#### EXERCISE
Reproduce, exactly and in full, only the lines below from the one containing "Q2: NPN 2N3904" through the one containing "IC8 pin GND: SIG -> GND".

#### AVAILABLE DATA
--- START ---

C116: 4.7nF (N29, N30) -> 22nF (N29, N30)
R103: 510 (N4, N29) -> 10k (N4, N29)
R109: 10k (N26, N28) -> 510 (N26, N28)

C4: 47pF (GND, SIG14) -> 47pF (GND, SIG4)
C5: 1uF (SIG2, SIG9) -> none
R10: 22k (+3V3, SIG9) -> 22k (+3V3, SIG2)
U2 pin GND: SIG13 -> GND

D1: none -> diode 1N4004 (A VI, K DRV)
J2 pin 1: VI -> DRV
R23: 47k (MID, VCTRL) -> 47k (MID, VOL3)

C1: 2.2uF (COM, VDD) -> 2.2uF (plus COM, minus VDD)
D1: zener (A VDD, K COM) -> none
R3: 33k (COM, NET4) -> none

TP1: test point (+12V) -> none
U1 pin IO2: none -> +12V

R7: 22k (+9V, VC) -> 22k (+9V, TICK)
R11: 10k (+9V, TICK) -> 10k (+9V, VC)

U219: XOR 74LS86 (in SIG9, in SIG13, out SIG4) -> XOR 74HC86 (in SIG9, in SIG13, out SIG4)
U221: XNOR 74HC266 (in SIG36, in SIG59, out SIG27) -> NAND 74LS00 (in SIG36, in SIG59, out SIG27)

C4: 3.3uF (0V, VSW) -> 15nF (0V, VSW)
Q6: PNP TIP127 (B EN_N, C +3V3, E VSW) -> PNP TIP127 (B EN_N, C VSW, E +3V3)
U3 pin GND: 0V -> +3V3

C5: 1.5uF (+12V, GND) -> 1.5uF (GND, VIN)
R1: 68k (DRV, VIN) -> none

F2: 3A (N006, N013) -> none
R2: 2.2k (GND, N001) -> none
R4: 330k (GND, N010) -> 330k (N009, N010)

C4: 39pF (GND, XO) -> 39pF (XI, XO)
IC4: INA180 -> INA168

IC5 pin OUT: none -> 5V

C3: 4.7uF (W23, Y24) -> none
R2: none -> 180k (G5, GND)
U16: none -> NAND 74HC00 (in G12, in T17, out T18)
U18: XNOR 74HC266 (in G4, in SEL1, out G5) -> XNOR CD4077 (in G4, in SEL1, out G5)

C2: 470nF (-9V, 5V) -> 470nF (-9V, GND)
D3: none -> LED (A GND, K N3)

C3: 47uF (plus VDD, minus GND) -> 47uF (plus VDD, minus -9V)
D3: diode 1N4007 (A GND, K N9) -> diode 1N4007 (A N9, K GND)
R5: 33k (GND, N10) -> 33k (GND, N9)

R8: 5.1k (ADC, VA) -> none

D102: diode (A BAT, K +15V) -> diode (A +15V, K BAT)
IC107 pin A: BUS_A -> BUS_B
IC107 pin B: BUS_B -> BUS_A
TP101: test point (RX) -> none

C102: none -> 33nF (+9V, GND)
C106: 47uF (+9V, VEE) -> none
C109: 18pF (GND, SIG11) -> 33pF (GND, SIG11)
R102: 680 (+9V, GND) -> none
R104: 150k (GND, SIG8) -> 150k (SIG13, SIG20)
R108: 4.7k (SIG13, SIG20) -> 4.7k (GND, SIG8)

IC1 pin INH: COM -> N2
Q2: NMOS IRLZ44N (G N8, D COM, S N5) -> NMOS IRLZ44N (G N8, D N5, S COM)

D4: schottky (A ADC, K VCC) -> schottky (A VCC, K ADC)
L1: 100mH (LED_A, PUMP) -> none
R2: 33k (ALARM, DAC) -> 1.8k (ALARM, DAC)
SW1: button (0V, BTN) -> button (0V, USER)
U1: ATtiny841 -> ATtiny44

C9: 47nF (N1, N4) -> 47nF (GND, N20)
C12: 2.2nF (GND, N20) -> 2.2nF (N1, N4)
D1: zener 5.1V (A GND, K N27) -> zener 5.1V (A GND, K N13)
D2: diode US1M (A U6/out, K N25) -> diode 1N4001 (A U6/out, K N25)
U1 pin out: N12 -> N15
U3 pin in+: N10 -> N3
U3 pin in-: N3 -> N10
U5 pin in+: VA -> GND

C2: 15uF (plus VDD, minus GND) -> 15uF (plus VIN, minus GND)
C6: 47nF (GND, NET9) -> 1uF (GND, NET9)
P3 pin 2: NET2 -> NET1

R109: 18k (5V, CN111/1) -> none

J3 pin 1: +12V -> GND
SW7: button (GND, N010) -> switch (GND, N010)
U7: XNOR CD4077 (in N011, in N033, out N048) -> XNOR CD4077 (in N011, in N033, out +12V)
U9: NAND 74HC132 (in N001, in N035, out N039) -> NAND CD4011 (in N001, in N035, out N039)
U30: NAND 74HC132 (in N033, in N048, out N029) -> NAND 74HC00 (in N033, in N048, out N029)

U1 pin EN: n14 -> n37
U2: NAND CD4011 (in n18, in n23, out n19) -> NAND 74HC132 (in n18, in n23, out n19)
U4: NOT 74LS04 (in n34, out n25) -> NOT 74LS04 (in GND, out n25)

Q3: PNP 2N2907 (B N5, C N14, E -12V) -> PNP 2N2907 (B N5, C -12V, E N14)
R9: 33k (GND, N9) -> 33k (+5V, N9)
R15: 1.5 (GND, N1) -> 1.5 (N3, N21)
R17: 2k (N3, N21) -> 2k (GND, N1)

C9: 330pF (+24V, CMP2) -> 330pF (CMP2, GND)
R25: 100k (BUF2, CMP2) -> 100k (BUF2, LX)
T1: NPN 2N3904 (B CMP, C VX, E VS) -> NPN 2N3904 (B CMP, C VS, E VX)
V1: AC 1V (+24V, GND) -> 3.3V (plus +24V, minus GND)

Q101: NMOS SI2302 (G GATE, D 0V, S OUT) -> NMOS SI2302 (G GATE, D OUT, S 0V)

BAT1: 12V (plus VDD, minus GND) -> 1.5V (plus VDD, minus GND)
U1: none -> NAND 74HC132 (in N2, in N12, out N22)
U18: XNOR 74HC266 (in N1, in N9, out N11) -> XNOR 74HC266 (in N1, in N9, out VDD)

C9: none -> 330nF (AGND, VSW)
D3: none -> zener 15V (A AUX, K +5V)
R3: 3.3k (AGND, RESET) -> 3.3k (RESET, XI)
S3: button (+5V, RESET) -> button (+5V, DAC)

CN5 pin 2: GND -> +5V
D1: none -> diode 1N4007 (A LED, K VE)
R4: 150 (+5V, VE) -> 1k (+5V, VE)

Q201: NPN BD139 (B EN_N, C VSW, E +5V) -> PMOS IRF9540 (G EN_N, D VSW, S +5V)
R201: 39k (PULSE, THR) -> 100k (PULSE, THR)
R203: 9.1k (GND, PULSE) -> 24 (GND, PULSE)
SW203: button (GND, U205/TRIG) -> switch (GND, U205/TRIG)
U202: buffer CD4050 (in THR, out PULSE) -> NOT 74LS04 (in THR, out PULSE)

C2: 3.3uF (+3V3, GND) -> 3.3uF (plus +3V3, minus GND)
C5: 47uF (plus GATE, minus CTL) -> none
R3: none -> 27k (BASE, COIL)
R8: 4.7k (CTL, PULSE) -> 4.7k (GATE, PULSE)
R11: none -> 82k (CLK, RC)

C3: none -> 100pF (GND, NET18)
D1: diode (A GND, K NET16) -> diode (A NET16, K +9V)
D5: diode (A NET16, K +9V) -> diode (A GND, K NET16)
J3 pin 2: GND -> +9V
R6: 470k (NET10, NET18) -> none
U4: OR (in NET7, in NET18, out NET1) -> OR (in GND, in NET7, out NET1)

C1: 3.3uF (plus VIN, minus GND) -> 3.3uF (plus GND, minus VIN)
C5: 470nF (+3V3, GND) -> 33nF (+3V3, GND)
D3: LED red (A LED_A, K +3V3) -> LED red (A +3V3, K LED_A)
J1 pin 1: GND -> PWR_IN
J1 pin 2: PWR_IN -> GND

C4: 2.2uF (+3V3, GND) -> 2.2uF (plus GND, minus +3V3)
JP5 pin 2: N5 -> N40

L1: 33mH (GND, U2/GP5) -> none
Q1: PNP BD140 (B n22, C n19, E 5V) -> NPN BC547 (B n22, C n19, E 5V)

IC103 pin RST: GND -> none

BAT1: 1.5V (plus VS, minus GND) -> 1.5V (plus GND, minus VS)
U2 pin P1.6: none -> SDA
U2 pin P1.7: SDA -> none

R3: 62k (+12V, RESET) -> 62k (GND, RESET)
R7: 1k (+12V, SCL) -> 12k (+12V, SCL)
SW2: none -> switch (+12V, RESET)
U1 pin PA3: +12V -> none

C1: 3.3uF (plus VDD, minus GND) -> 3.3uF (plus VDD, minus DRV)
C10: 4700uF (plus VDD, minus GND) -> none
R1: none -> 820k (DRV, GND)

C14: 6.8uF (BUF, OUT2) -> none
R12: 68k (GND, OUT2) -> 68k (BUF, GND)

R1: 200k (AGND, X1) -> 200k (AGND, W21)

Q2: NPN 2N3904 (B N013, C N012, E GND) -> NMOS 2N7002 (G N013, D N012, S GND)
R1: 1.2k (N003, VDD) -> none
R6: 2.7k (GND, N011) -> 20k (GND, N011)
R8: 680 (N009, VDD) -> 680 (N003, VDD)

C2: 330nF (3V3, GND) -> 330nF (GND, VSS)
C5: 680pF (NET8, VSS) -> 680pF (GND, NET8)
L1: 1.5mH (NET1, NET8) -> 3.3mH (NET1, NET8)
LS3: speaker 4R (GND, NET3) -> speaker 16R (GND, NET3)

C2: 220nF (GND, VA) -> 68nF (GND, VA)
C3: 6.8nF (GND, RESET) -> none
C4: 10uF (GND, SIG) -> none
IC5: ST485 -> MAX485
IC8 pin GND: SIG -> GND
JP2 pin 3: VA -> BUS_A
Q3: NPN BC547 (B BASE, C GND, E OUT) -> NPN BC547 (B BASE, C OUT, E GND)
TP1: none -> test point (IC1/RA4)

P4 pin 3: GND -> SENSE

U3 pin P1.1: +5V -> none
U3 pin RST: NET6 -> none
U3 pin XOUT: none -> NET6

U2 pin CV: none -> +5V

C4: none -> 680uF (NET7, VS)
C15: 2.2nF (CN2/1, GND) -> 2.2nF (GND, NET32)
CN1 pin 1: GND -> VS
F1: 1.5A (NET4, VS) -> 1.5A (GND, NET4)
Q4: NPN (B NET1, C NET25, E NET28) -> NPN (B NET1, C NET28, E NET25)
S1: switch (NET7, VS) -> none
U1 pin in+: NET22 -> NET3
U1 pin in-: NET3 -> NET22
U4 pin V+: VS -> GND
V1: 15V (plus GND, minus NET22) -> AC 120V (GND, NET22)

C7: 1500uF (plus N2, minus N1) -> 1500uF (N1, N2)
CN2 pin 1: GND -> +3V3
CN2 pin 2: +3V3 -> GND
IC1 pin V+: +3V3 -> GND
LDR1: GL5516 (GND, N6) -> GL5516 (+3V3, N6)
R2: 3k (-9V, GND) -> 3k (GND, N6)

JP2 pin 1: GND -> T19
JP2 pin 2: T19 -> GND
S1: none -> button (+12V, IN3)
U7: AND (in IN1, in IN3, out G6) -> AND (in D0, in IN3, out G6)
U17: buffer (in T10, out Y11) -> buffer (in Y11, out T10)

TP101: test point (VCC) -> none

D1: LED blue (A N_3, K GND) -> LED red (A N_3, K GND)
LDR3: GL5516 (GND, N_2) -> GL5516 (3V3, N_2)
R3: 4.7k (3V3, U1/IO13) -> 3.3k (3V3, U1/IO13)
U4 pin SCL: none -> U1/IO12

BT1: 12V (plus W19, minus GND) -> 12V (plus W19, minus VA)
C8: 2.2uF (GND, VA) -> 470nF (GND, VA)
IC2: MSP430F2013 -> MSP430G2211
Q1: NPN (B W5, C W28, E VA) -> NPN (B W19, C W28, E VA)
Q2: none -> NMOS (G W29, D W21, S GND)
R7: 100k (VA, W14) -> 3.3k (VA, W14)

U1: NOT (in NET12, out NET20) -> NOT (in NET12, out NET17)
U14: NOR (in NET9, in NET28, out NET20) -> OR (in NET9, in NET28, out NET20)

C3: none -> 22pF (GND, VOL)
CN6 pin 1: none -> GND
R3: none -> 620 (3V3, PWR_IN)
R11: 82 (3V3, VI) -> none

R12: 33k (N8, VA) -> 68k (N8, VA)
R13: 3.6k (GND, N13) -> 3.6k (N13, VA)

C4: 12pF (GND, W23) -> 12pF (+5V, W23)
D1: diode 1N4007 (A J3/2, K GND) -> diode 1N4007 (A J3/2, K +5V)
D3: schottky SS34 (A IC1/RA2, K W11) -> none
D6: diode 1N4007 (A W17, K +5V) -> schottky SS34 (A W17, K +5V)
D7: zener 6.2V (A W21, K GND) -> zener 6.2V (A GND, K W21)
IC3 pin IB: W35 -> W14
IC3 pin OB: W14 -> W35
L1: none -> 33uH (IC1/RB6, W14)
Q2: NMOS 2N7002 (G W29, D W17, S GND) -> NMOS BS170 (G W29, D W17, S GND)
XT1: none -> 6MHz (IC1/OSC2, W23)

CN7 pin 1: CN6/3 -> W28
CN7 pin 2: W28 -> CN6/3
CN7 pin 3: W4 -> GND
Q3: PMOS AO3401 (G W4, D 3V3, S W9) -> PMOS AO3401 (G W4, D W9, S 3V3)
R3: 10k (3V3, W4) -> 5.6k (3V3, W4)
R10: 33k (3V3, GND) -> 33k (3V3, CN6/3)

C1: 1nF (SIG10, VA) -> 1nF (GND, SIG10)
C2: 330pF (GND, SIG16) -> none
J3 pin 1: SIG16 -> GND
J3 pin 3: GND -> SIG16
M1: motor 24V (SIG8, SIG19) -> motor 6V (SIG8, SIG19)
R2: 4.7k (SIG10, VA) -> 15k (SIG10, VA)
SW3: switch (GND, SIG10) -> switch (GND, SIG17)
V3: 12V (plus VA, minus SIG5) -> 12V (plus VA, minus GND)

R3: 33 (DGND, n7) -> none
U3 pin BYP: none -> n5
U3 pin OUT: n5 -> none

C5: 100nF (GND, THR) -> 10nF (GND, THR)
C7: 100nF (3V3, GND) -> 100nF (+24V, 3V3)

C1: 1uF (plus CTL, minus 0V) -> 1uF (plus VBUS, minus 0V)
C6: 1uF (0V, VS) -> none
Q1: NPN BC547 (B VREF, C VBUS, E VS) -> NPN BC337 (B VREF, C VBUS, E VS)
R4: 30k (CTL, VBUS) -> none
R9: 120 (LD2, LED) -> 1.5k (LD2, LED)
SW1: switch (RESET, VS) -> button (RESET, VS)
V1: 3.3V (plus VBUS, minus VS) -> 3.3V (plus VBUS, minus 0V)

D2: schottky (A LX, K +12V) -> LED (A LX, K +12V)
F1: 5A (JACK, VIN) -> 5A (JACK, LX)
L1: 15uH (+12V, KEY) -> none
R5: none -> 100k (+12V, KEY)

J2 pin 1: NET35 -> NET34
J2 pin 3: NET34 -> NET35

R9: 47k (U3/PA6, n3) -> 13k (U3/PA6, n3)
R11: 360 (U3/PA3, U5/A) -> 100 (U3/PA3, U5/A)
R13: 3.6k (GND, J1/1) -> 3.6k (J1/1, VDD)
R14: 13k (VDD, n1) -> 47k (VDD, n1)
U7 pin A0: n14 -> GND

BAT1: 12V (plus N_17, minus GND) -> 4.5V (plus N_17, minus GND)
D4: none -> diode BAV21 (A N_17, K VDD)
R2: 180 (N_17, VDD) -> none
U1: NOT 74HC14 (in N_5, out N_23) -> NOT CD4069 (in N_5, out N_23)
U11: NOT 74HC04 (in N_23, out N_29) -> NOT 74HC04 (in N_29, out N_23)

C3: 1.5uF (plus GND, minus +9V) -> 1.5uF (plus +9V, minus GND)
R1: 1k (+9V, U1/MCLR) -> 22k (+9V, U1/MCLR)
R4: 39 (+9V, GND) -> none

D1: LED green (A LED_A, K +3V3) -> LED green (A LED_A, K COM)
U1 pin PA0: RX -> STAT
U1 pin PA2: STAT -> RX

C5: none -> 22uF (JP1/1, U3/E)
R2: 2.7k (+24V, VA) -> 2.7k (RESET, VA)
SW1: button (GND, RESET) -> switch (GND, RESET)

--- END ---

#### EXERCISE RESULT
Q2: NPN 2N3904 (B N013, C N012, E GND) -> NMOS 2N7002 (G N013, D N012, S GND)
R1: 1.2k (N003, VDD) -> none
R6: 2.7k (GND, N011) -> 20k (GND, N011)
R8: 680 (N009, VDD) -> 680 (N003, VDD)

C2: 330nF (3V3, GND) -> 330nF (GND, VSS)
C5: 680pF (NET8, VSS) -> 680pF (GND, NET8)
L1: 1.5mH (NET1, NET8) -> 3.3mH (NET1, NET8)
LS3: speaker 4R (GND, NET3) -> speaker 16R (GND, NET3)

C2: 220nF (GND, VA) -> 68nF (GND, VA)
C3: 6.8nF (GND, RESET) -> none
C4: 10uF (GND, SIG) -> none
IC5: ST485 -> MAX485
IC8 pin GND: SIG -> GND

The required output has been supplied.